What to produce: What is needed is an exact copy of the entries below, with every picture left out.
BEGIN Source data
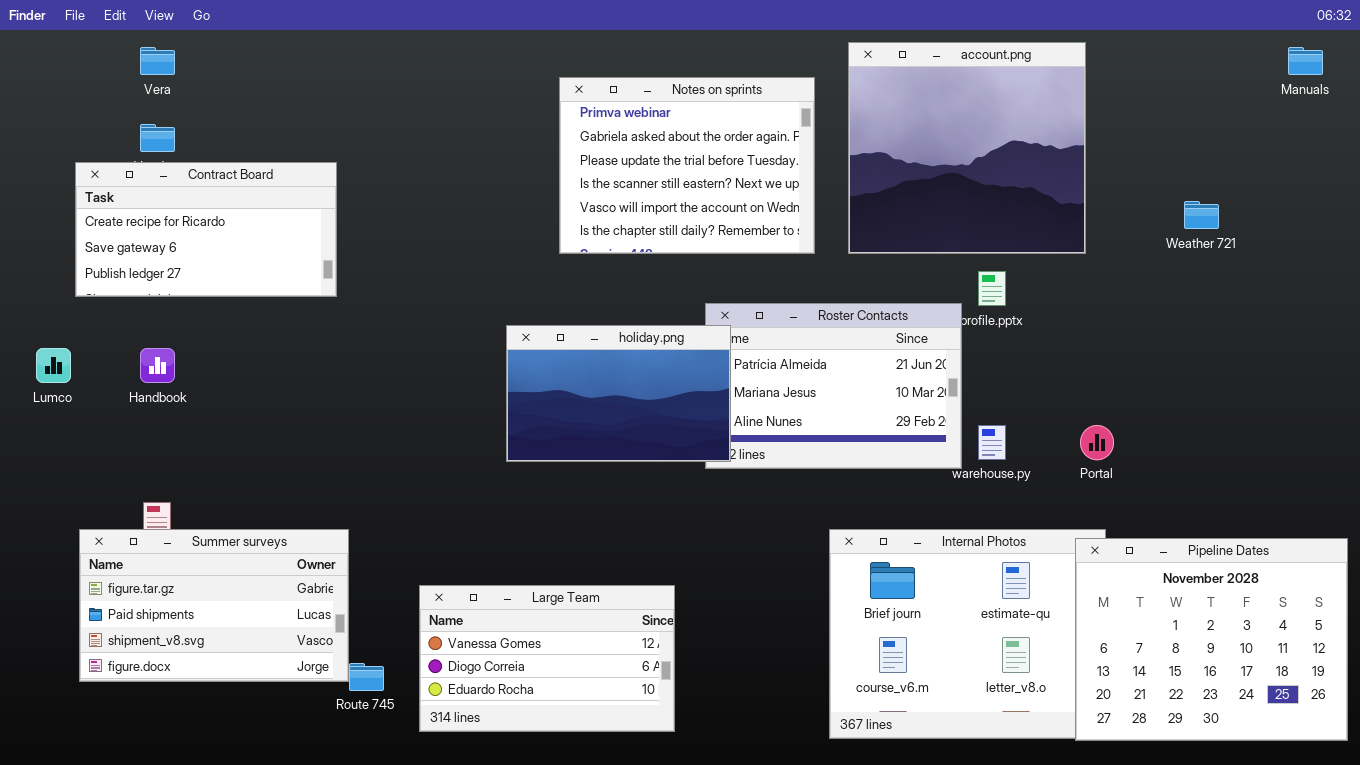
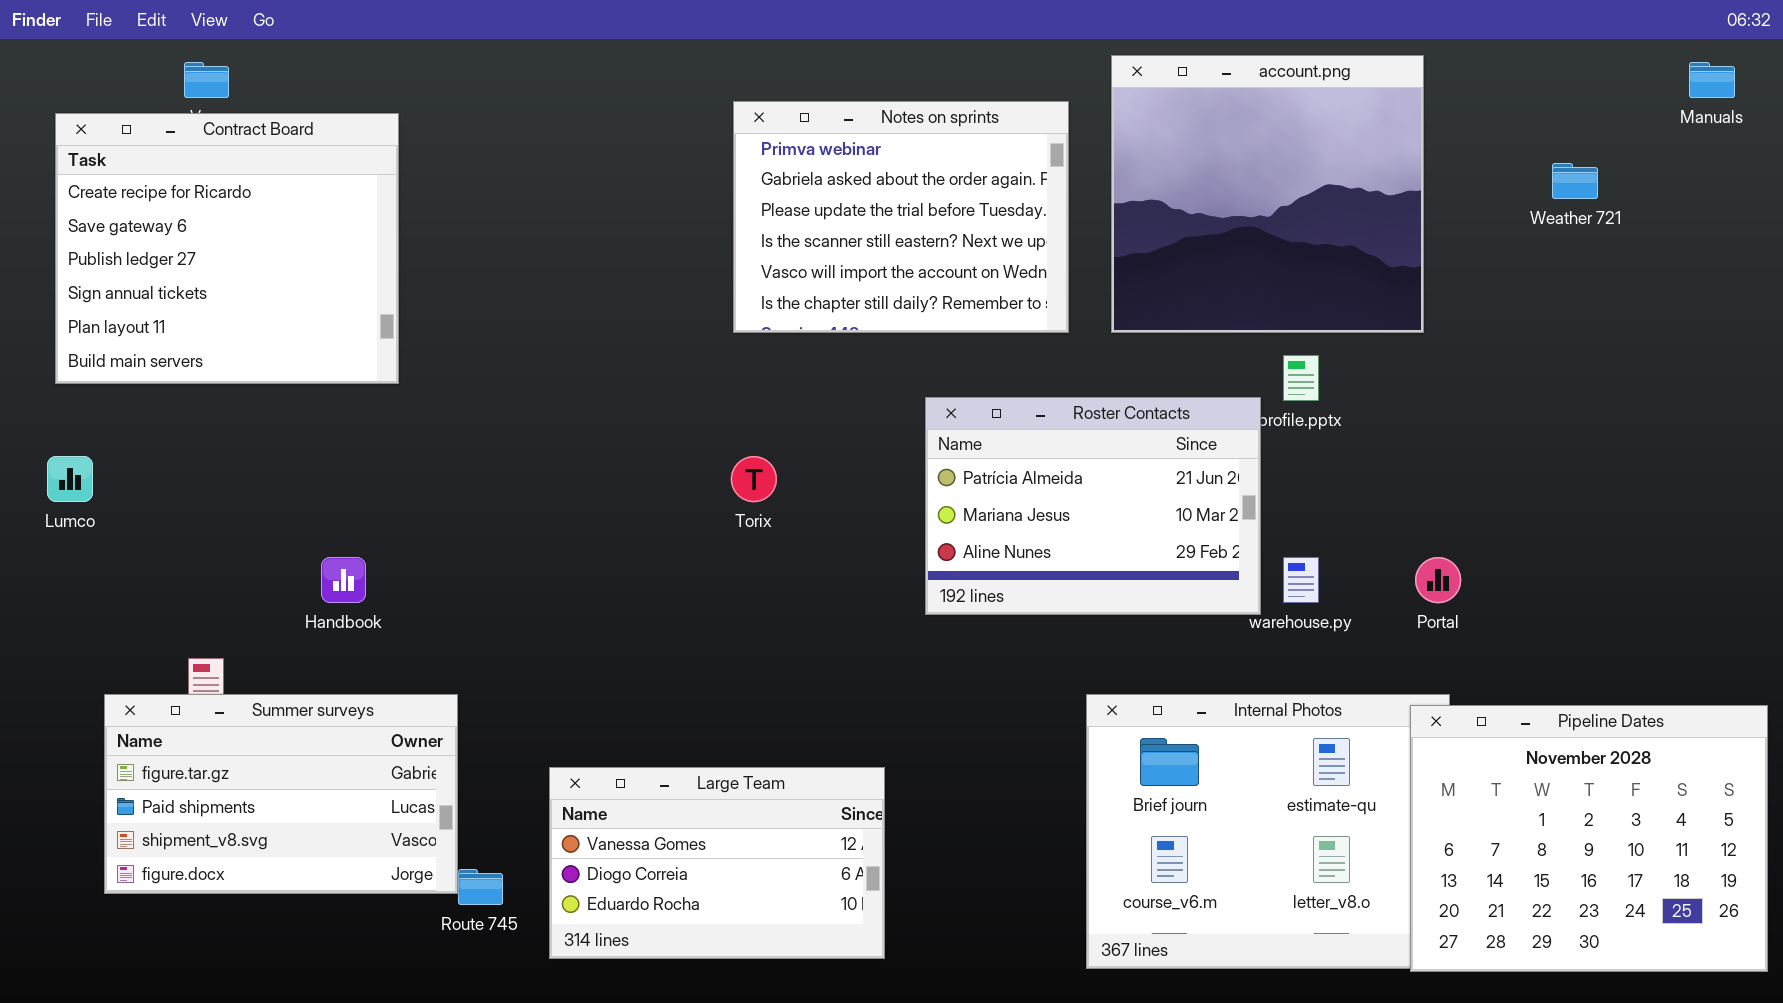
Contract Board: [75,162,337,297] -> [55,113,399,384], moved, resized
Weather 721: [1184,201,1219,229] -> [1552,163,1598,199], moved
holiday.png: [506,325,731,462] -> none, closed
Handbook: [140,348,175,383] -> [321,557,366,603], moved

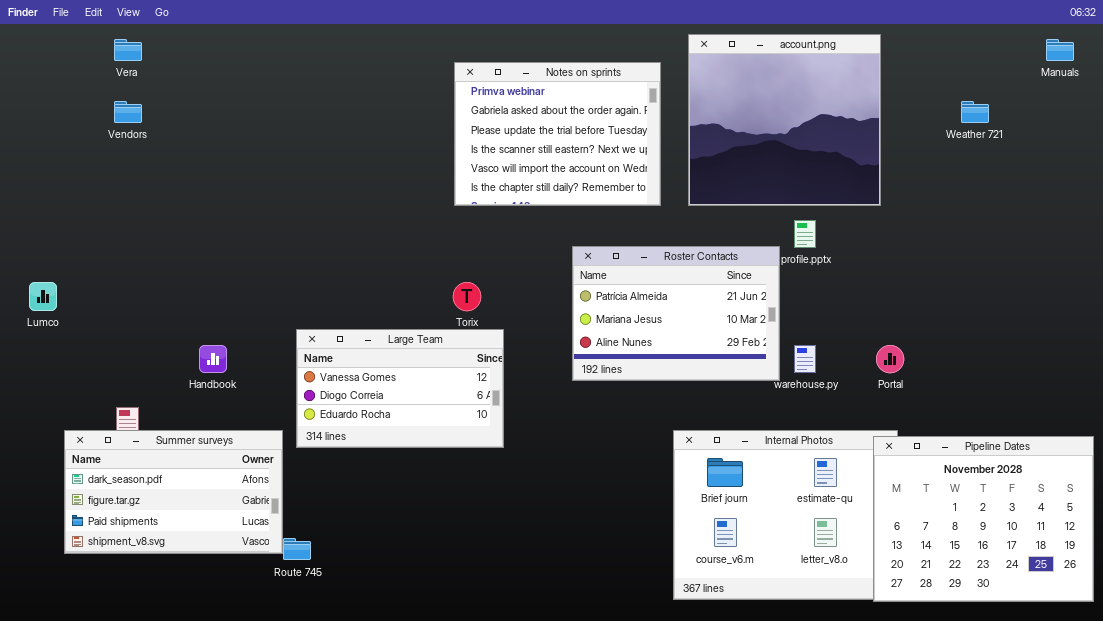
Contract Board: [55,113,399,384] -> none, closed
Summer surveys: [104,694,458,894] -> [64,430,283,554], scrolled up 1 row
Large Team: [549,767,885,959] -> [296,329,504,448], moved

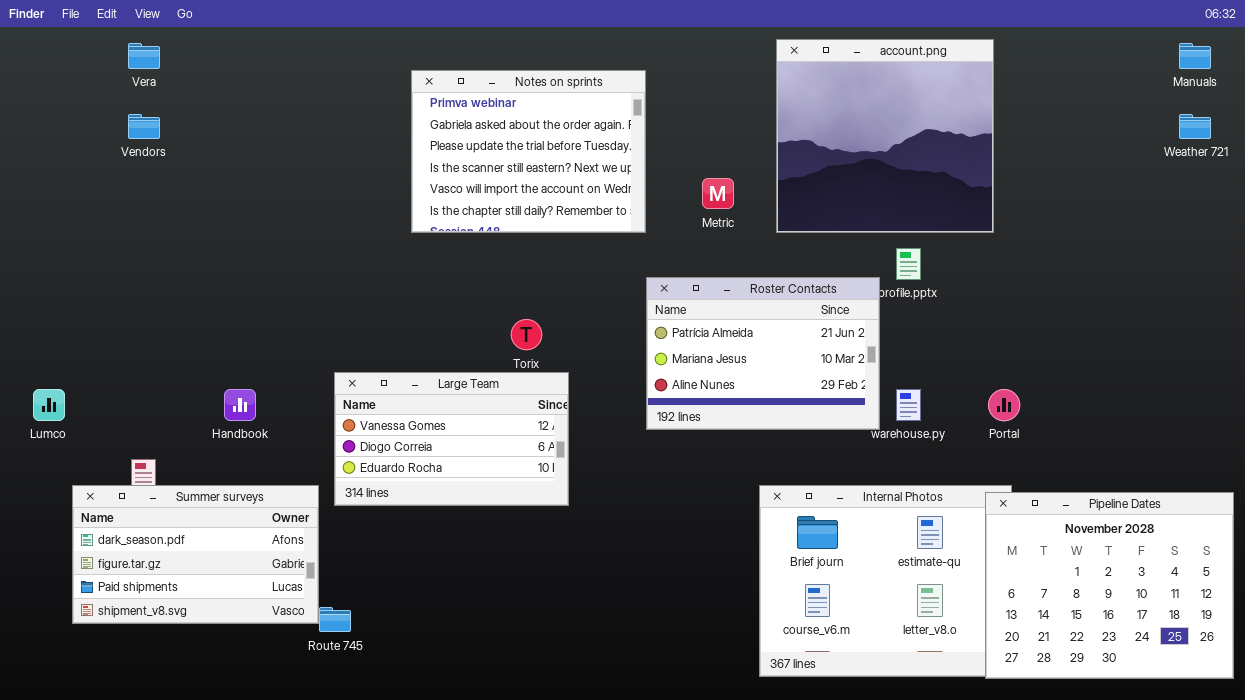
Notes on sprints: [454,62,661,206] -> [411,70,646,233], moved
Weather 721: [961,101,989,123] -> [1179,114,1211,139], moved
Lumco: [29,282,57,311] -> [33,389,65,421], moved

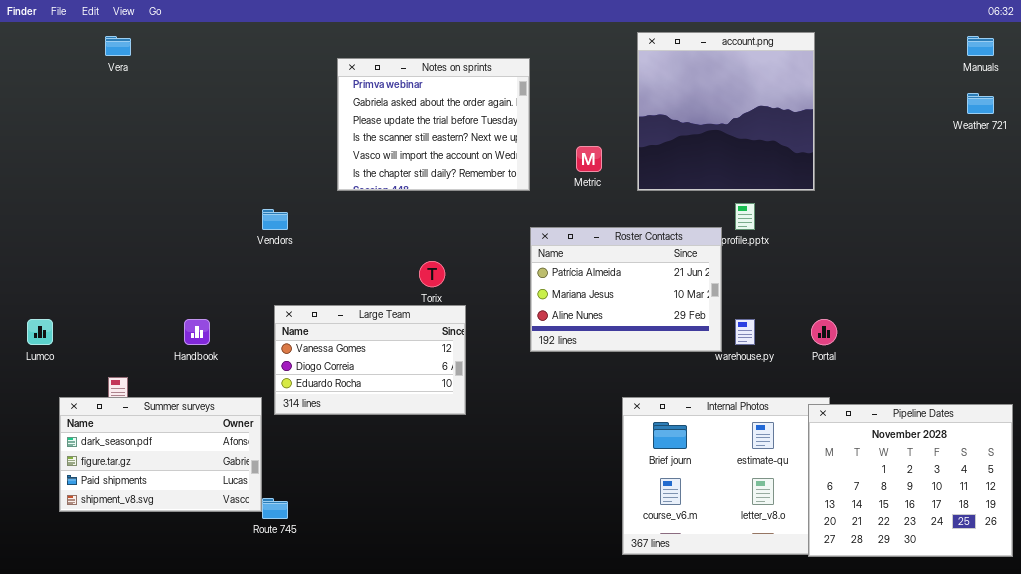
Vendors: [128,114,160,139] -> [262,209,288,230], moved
END Source data
Reply:
Contract Board: [75,162,337,297] -> [55,113,399,384], moved, resized
Weather 721: [1184,201,1219,229] -> [1552,163,1598,199], moved
holiday.png: [506,325,731,462] -> none, closed
Handbook: [140,348,175,383] -> [321,557,366,603], moved

Contract Board: [55,113,399,384] -> none, closed
Summer surveys: [104,694,458,894] -> [64,430,283,554], scrolled up 1 row
Large Team: [549,767,885,959] -> [296,329,504,448], moved

Notes on sprints: [454,62,661,206] -> [411,70,646,233], moved
Weather 721: [961,101,989,123] -> [1179,114,1211,139], moved
Lumco: [29,282,57,311] -> [33,389,65,421], moved

Vendors: [128,114,160,139] -> [262,209,288,230], moved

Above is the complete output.